• REQUIRED WORK:
How many lines of the records contain the string "kern"? Reply with the number alone.

Saved data entries:
[Begin]

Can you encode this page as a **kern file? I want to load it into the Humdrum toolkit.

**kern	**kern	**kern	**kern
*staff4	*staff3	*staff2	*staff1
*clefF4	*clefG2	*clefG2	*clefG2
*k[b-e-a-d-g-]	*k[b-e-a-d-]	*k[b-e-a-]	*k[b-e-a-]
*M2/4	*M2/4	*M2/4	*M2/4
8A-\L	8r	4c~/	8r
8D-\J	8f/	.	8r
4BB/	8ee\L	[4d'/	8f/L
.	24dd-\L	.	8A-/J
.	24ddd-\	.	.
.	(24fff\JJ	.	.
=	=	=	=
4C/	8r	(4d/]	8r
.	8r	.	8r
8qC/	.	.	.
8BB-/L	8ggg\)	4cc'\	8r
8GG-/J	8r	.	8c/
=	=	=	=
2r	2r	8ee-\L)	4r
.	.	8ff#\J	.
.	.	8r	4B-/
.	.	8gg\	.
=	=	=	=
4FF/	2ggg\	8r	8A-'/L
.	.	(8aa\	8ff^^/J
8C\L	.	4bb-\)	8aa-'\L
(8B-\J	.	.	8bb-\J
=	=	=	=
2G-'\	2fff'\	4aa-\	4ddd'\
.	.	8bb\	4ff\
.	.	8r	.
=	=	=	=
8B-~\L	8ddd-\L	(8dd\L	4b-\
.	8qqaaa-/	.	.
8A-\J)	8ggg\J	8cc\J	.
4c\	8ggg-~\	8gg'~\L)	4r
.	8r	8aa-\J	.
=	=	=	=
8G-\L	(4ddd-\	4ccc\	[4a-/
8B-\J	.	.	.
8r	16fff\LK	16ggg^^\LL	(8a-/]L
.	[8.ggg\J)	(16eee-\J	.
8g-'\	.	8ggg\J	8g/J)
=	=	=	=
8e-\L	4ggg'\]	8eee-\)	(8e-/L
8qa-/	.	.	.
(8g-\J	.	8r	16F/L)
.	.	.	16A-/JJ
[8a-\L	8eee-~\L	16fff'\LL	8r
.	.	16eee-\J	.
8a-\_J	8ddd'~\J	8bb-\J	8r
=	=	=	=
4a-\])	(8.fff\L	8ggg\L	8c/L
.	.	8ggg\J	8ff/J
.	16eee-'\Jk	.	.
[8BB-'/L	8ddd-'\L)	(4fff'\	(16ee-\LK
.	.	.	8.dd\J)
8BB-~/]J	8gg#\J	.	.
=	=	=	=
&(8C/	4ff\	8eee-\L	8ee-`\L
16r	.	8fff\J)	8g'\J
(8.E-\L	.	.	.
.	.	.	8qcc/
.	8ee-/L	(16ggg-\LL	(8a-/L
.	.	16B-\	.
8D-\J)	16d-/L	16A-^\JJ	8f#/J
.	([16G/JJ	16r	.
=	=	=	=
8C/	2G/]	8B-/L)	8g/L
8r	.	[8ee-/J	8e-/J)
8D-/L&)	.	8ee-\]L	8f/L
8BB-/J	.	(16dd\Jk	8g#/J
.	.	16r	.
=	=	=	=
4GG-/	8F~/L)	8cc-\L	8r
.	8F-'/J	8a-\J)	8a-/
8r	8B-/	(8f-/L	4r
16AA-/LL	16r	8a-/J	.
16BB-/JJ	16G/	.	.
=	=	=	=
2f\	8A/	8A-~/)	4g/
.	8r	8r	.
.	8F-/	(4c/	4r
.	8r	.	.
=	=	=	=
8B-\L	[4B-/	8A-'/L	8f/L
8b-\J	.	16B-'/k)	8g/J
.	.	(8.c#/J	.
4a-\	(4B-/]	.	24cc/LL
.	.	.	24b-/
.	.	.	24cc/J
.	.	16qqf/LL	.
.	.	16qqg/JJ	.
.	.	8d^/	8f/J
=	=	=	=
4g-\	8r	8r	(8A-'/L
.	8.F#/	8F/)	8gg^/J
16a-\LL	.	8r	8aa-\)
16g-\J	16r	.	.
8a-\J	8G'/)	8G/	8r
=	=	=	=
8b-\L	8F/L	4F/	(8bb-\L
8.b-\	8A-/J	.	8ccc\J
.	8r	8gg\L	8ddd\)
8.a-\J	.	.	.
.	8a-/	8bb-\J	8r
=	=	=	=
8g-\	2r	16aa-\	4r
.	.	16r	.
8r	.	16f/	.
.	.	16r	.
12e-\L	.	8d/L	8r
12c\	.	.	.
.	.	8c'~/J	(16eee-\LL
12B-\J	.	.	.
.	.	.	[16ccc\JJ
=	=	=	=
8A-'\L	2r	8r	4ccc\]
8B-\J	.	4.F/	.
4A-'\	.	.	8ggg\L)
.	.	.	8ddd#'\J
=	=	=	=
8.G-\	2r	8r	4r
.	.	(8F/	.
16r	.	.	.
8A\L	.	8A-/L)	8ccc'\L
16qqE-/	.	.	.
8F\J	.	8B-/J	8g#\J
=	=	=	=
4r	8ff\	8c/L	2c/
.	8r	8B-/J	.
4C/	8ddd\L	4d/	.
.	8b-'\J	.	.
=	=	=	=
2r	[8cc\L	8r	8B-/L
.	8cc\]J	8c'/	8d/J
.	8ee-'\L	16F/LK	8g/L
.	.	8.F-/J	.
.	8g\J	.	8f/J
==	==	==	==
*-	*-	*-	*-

[End]

• OUTPUT FOR THIS TASK:
2